(Material for this task begins)
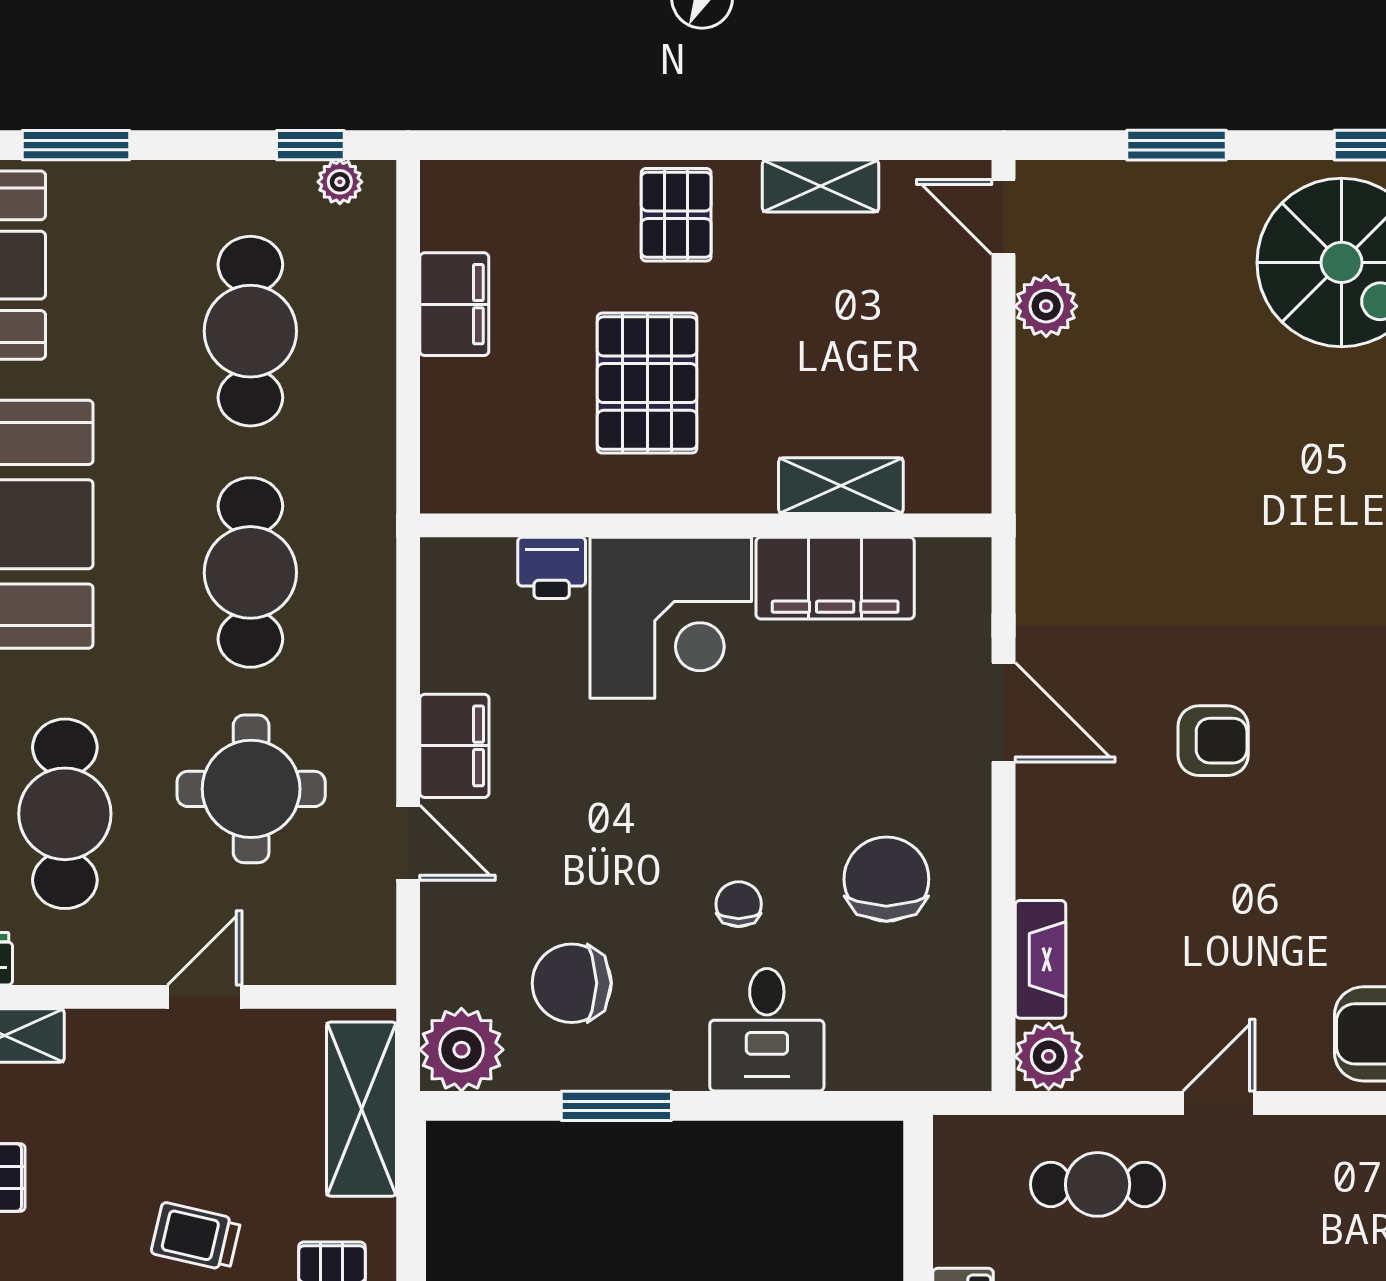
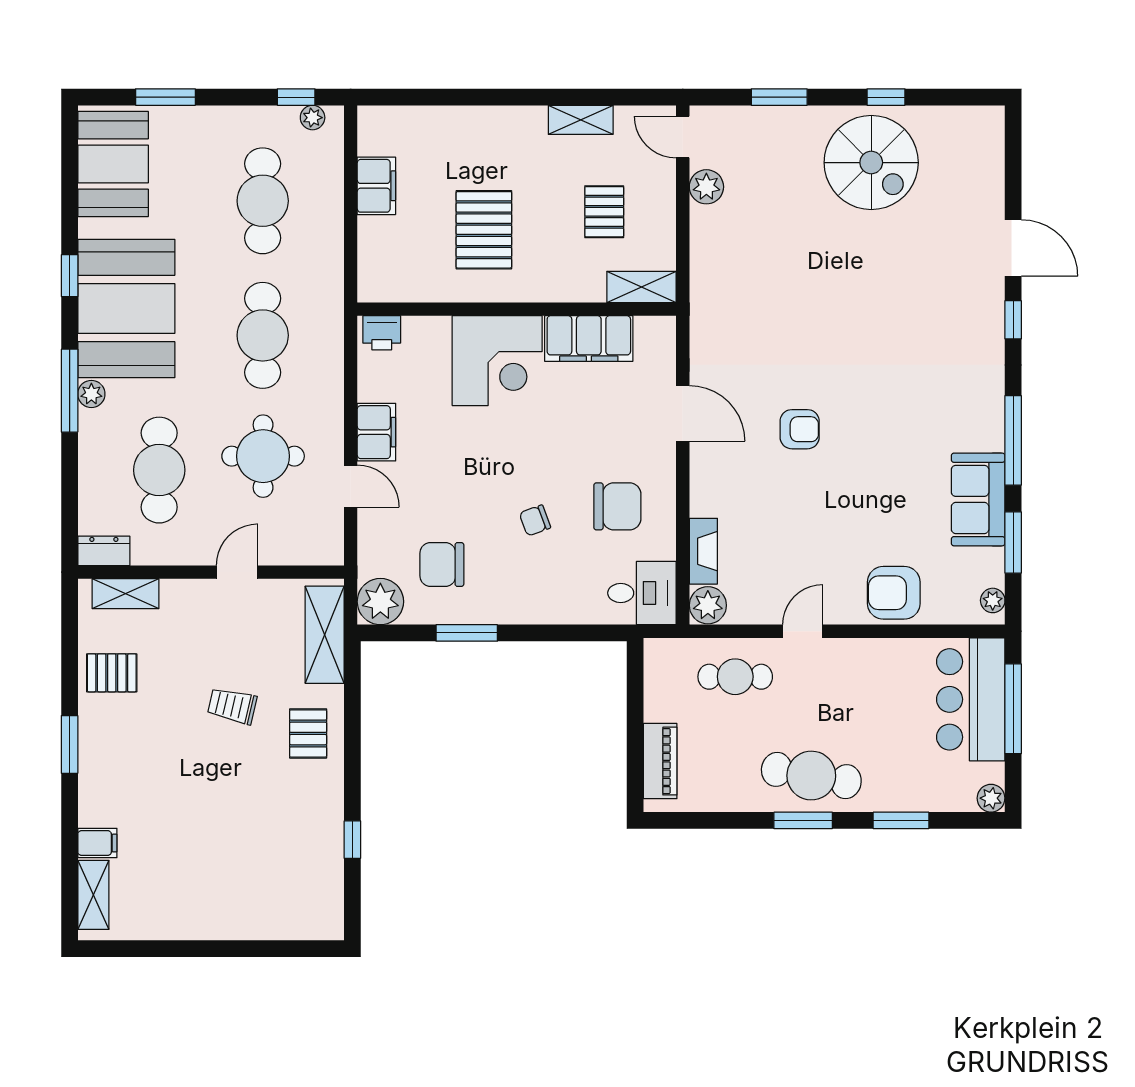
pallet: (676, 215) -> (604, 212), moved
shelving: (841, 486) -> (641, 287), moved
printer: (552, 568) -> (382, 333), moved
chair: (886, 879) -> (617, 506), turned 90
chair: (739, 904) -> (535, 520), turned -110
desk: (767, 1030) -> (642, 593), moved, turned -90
(Material for this task ends)
(Material for this task begins)
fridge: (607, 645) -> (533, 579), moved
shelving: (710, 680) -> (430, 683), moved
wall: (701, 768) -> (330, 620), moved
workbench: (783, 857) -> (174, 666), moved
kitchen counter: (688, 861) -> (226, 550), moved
(Material for this task ends)
(Material for this task begins)
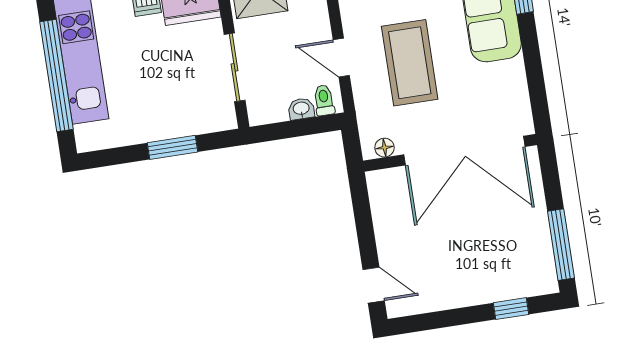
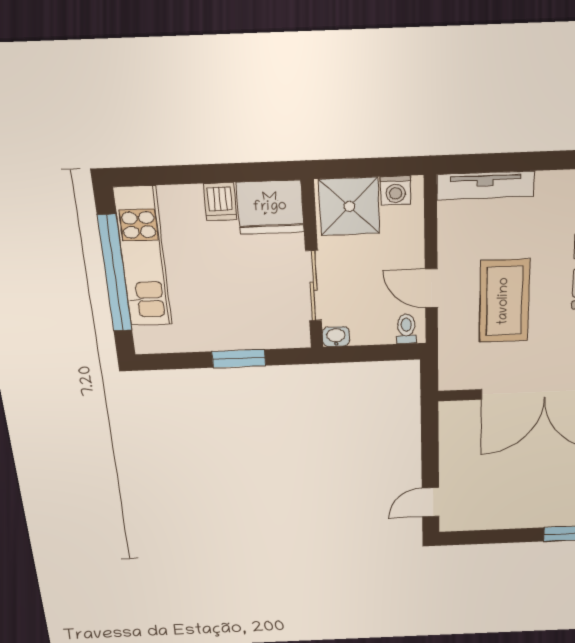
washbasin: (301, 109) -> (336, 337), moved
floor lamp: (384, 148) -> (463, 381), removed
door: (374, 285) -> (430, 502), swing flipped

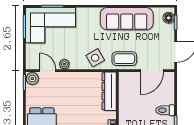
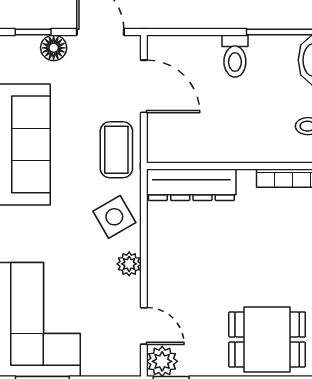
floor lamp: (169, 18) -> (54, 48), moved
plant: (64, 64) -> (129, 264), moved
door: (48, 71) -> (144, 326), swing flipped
(Material for this task ends)
**To-do item**
Copy only this part of the entries above: the line with "shelving: (841, 486) -> (641, 287), moved", the line with "desk: (767, 1030)", and the lines between, all exactly as written.

**Task solution**
shelving: (841, 486) -> (641, 287), moved
printer: (552, 568) -> (382, 333), moved
chair: (886, 879) -> (617, 506), turned 90
chair: (739, 904) -> (535, 520), turned -110
desk: (767, 1030) -> (642, 593), moved, turned -90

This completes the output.